[Instructions to follow] As you write out the lines from the one containing "brown kenebok (513" through the last line of the records, keep them exact and leave out pictures.

Collection entries
--
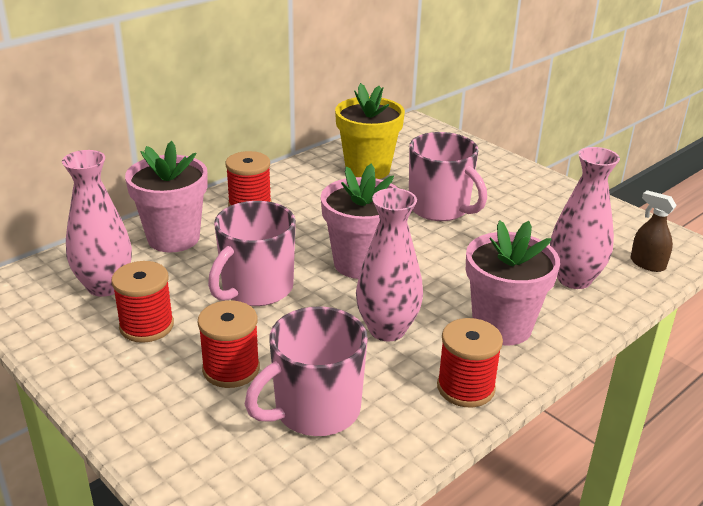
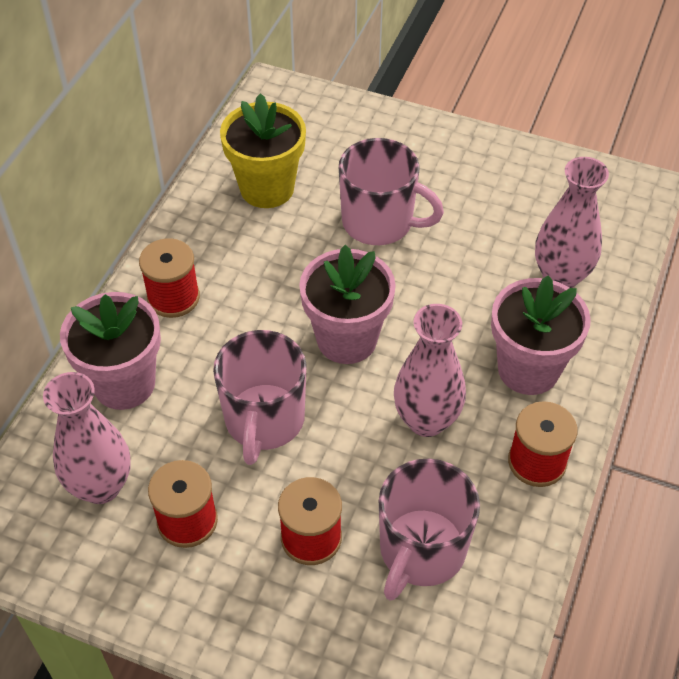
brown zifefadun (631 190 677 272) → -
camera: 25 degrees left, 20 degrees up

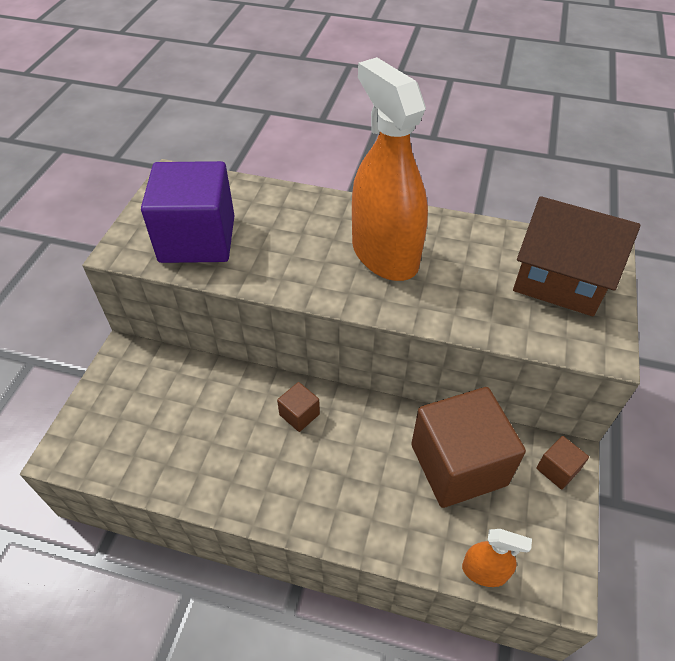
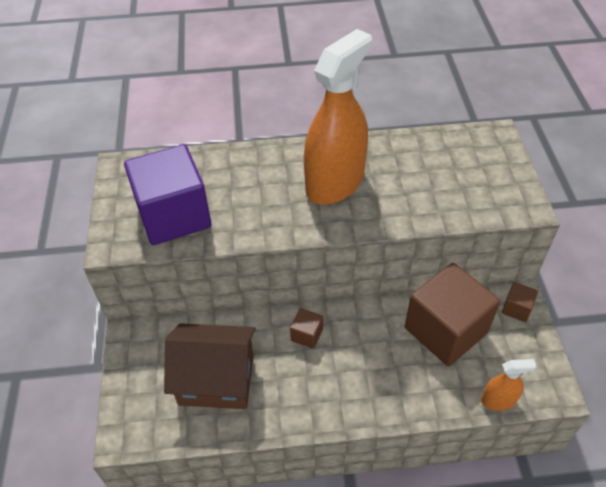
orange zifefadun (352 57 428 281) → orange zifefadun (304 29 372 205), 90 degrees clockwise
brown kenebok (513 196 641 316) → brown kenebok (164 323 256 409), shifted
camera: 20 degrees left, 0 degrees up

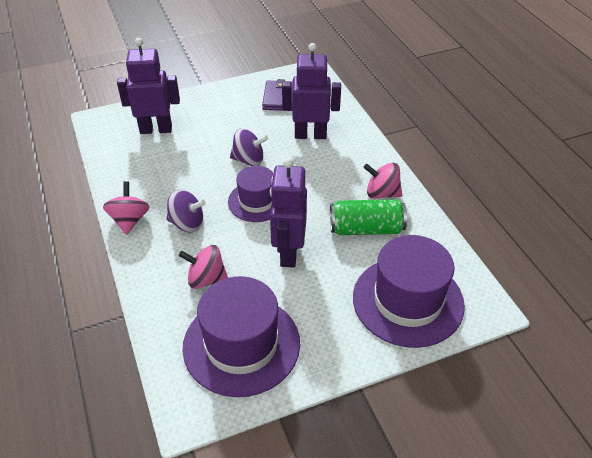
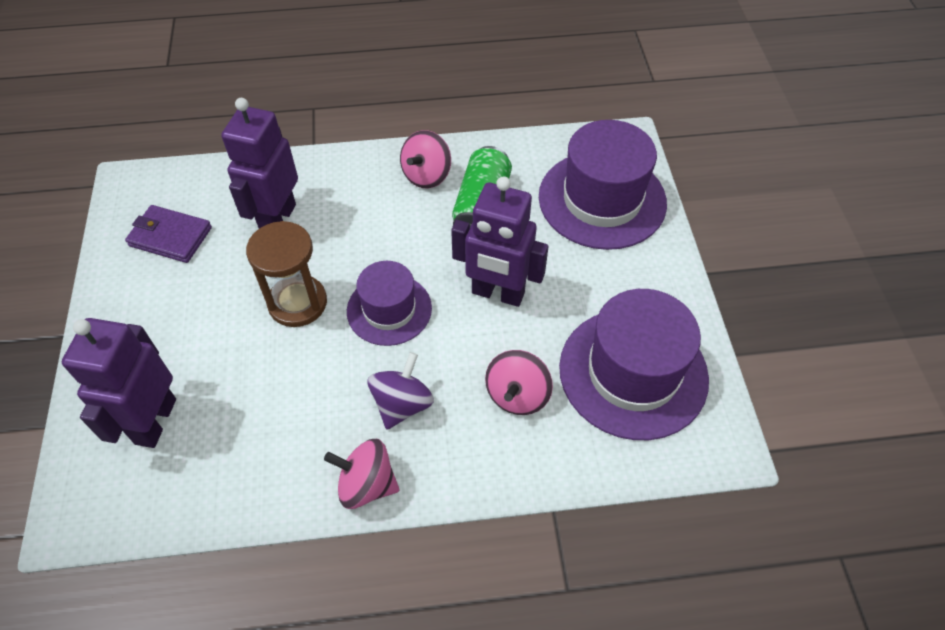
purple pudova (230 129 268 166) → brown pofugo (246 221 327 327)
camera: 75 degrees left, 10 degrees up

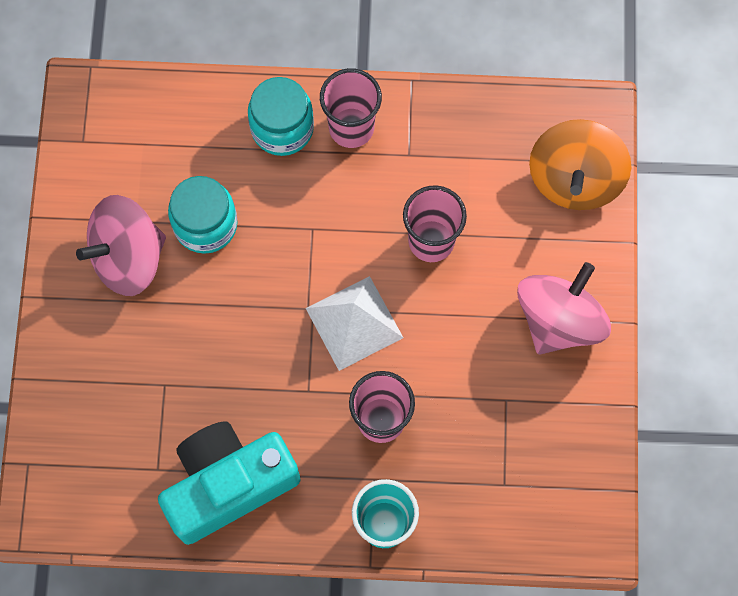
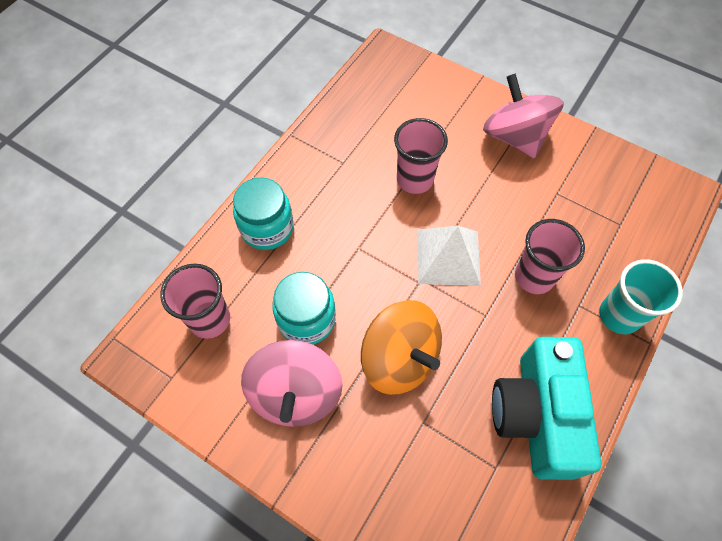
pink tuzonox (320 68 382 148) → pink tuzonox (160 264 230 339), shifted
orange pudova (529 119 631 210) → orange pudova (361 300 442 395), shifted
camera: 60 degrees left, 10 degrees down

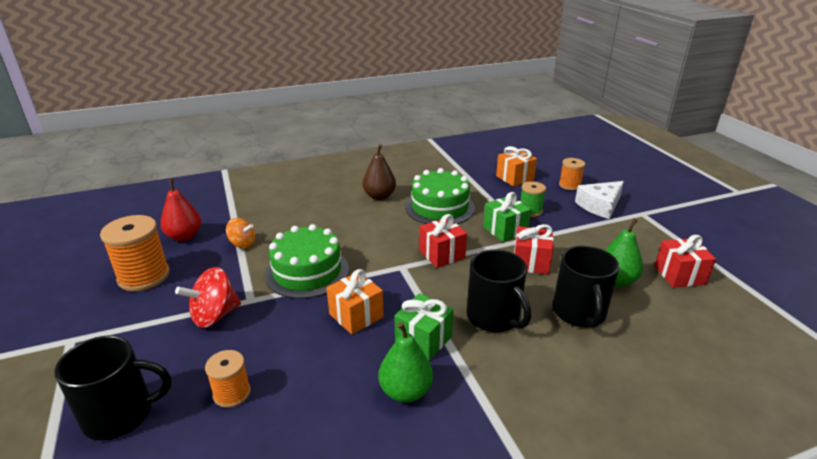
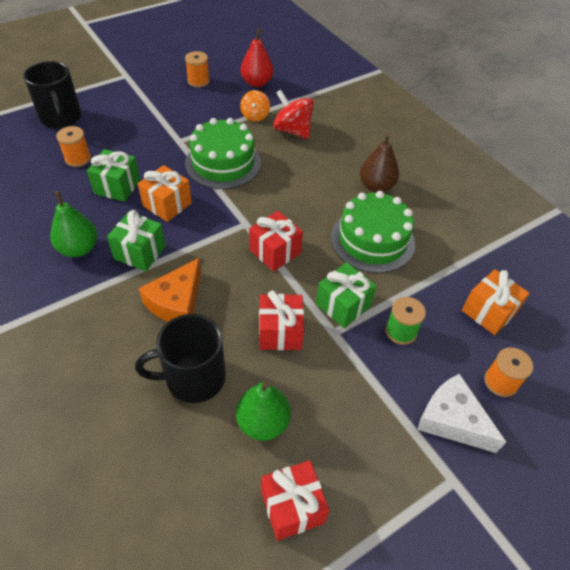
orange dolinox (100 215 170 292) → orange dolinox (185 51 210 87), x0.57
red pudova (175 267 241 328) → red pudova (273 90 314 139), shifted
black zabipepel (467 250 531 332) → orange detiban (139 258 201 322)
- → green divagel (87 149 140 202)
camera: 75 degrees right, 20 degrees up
--
[Task solution]
brown kenebok (513 196 641 316) → brown kenebok (164 323 256 409), shifted
camera: 20 degrees left, 0 degrees up

purple pudova (230 129 268 166) → brown pofugo (246 221 327 327)
camera: 75 degrees left, 10 degrees up

pink tuzonox (320 68 382 148) → pink tuzonox (160 264 230 339), shifted
orange pudova (529 119 631 210) → orange pudova (361 300 442 395), shifted
camera: 60 degrees left, 10 degrees down

orange dolinox (100 215 170 292) → orange dolinox (185 51 210 87), x0.57
red pudova (175 267 241 328) → red pudova (273 90 314 139), shifted
black zabipepel (467 250 531 332) → orange detiban (139 258 201 322)
- → green divagel (87 149 140 202)
camera: 75 degrees right, 20 degrees up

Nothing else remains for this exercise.